Once you find the line containing "blue can: 0 -> 1" in the data below, copy it and each following line exactly, up to and including the line containing "yellow apple: 3 -> 1", and nothing else.

> [GIVEN ENTRIES]
####################

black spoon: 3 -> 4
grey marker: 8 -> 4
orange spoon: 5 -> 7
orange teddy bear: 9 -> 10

####################

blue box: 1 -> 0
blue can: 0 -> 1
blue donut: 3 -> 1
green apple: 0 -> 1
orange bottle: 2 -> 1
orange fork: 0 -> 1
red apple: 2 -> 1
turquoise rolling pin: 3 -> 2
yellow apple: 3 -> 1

####################

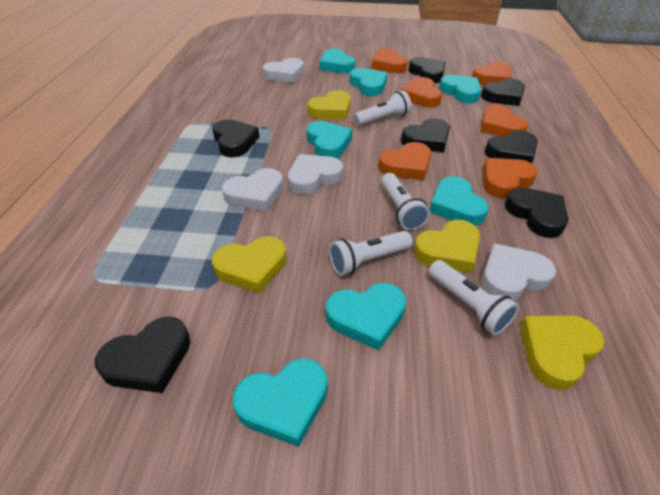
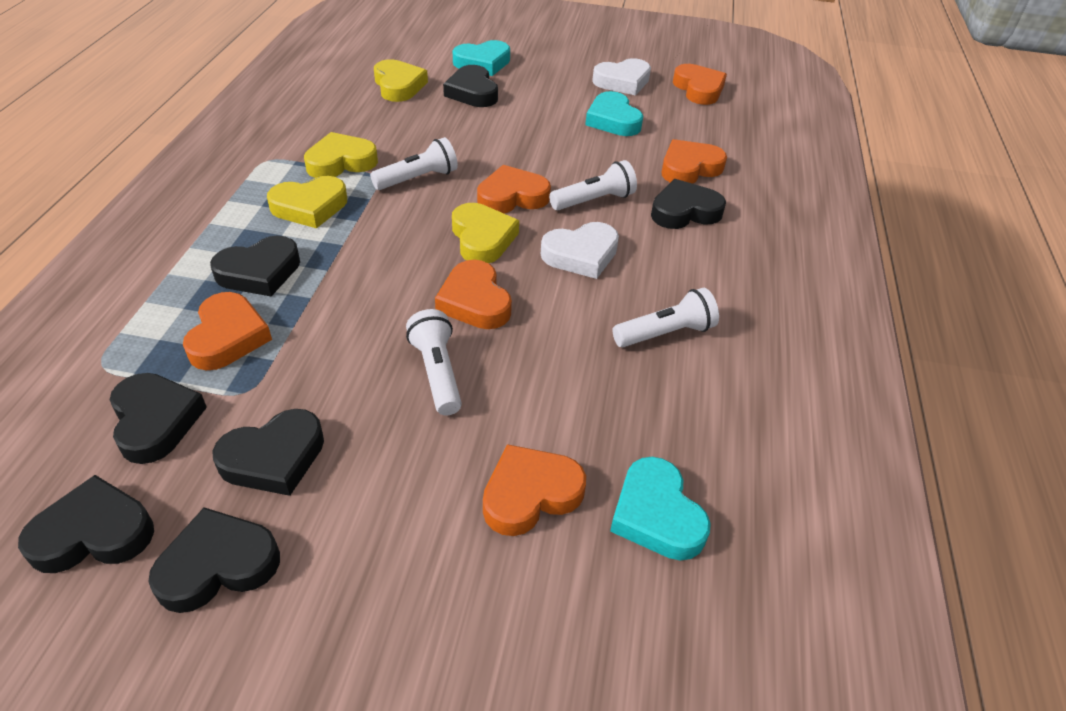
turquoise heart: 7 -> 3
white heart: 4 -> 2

####################

> [OUTPUT BELOW]
blue can: 0 -> 1
blue donut: 3 -> 1
green apple: 0 -> 1
orange bottle: 2 -> 1
orange fork: 0 -> 1
red apple: 2 -> 1
turquoise rolling pin: 3 -> 2
yellow apple: 3 -> 1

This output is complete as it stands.